▶ [TASK DESCRIPTION]: For every record that follows, write out the text exactly and omit the picture, if one is present.

▶ [GIVEN ENTRIES]:
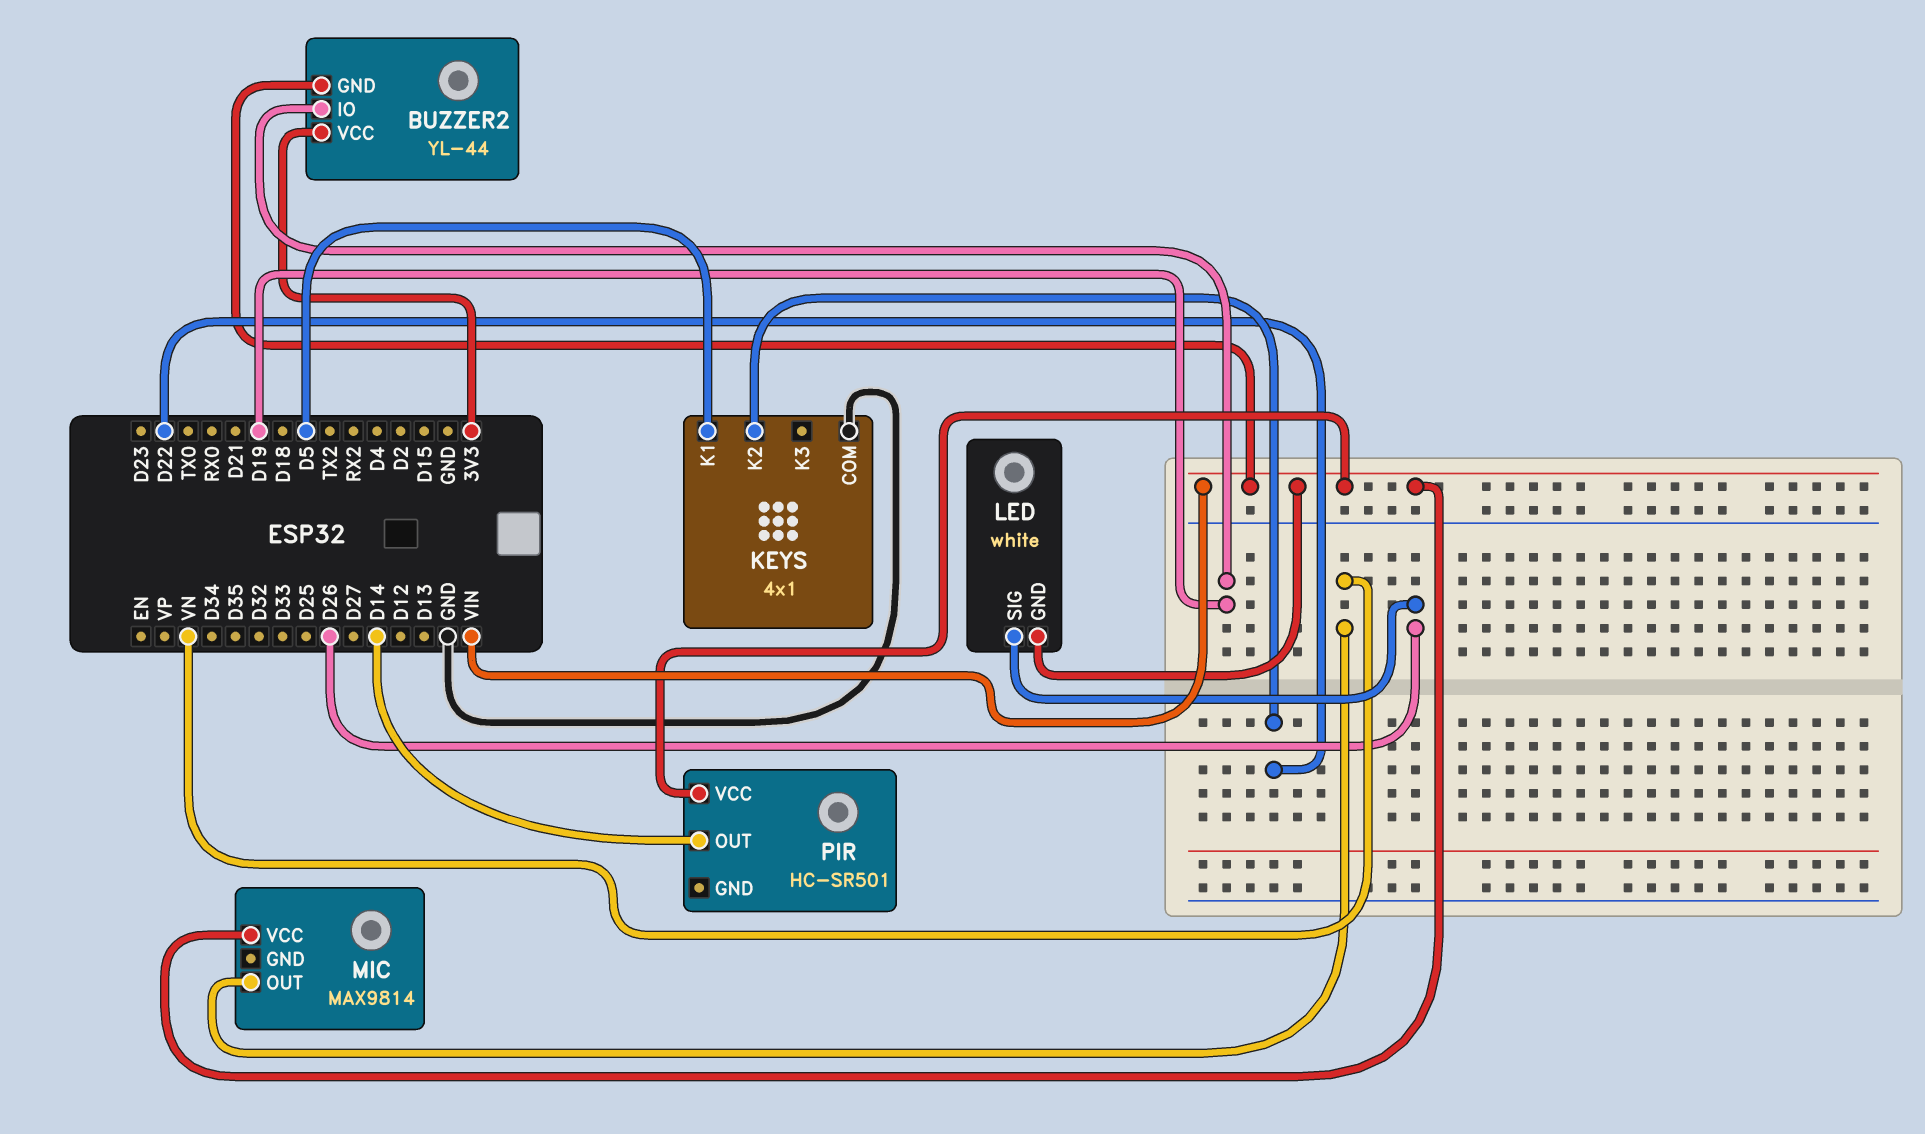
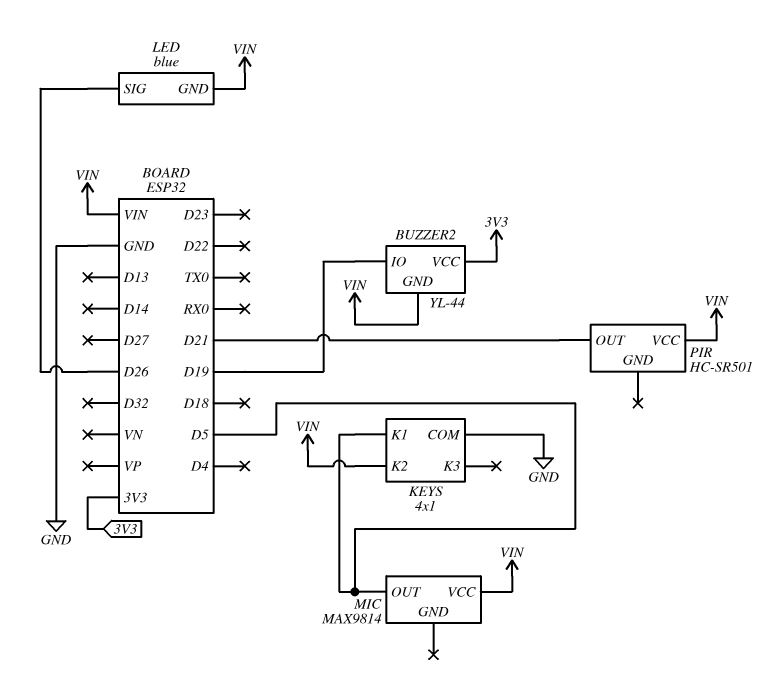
KEYS pin K2: D22 -> VIN
LED: white -> blue
MIC pin OUT: VN -> D5
PIR pin OUT: D14 -> D21

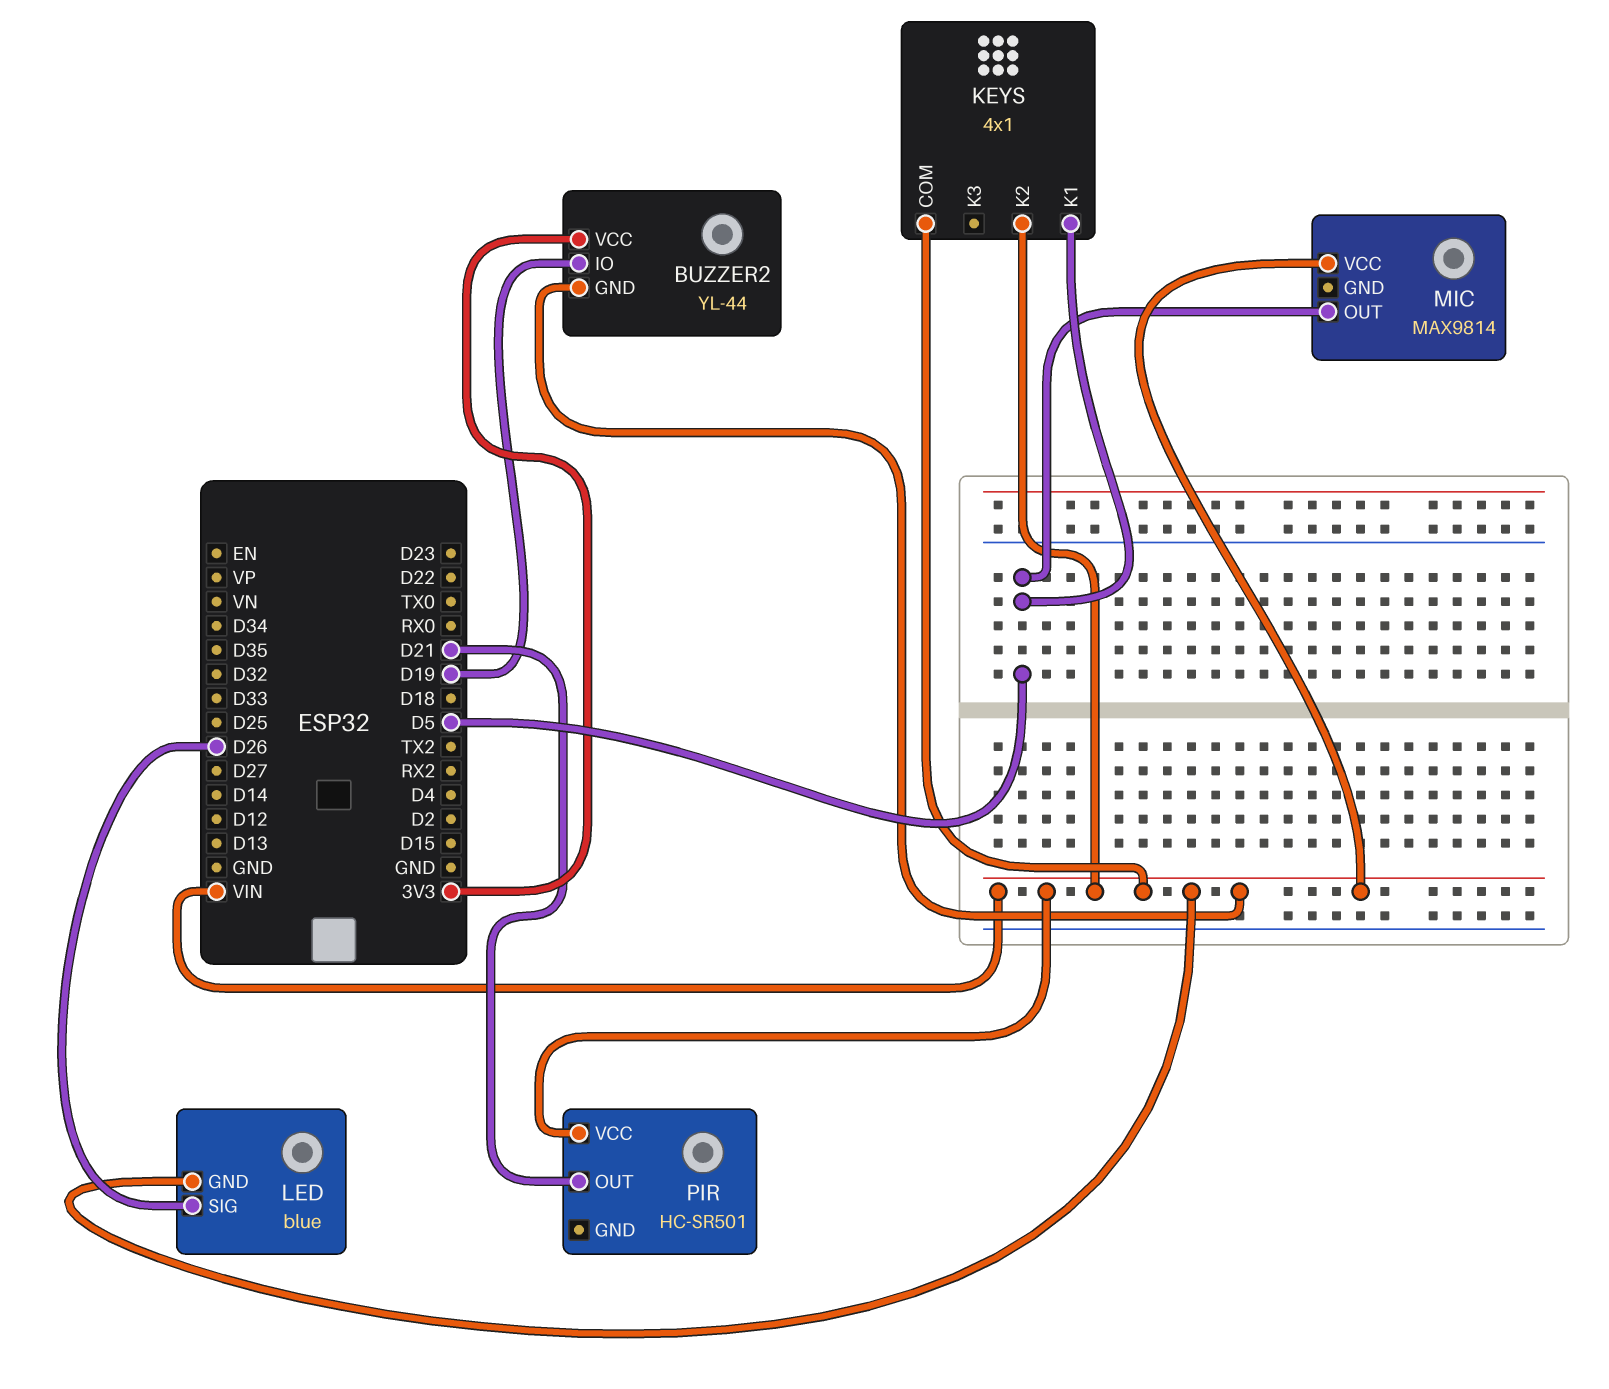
KEYS pin COM: GND -> VIN

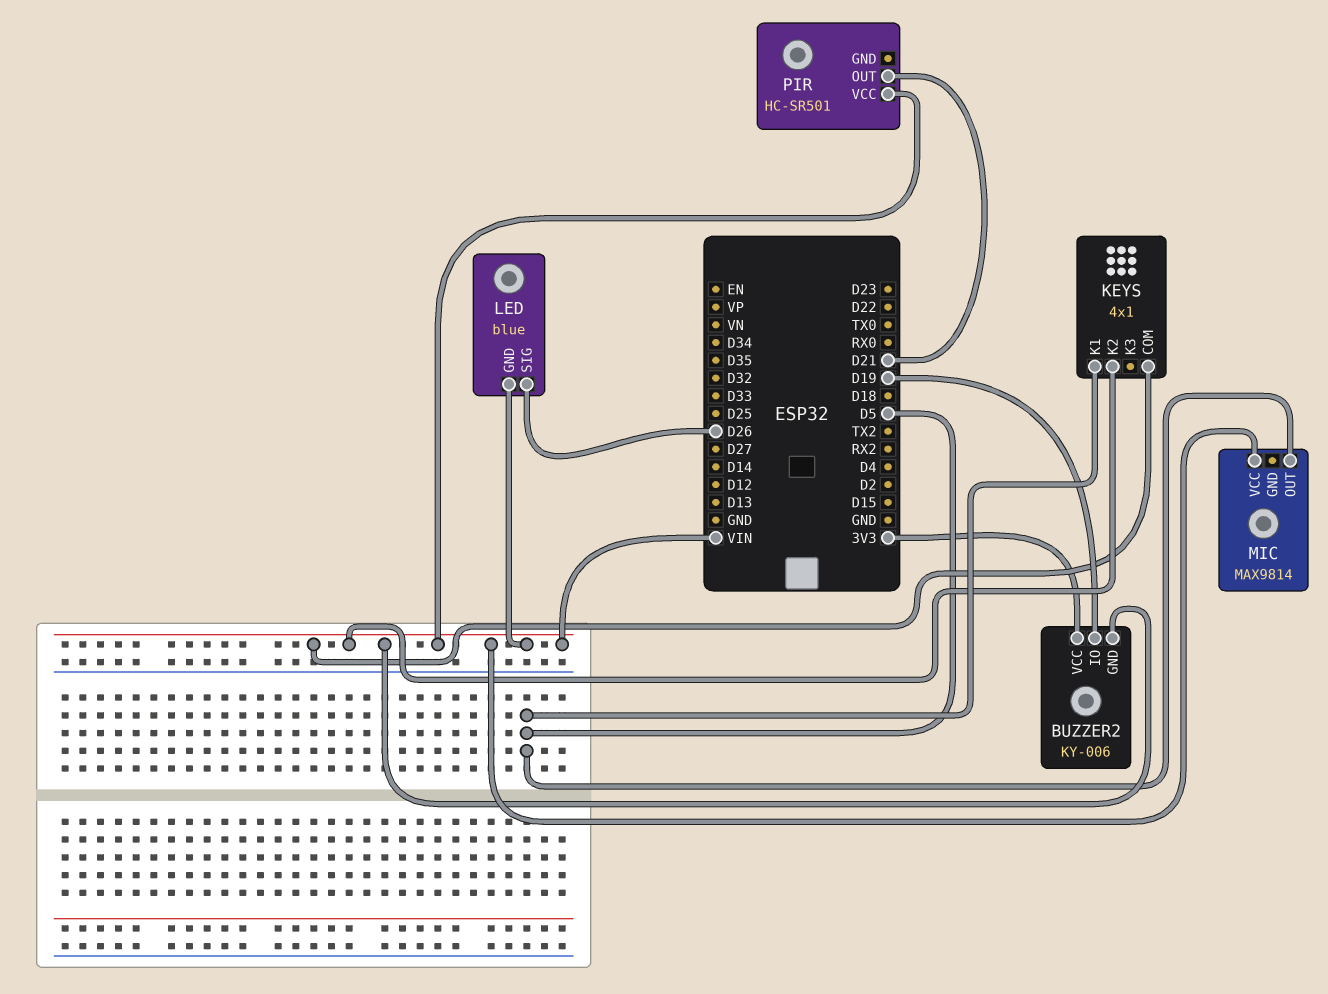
BUZZER2: YL-44 -> KY-006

▶ [FINISHED EXERCISE]:
KEYS pin K2: D22 -> VIN
LED: white -> blue
MIC pin OUT: VN -> D5
PIR pin OUT: D14 -> D21

KEYS pin COM: GND -> VIN

BUZZER2: YL-44 -> KY-006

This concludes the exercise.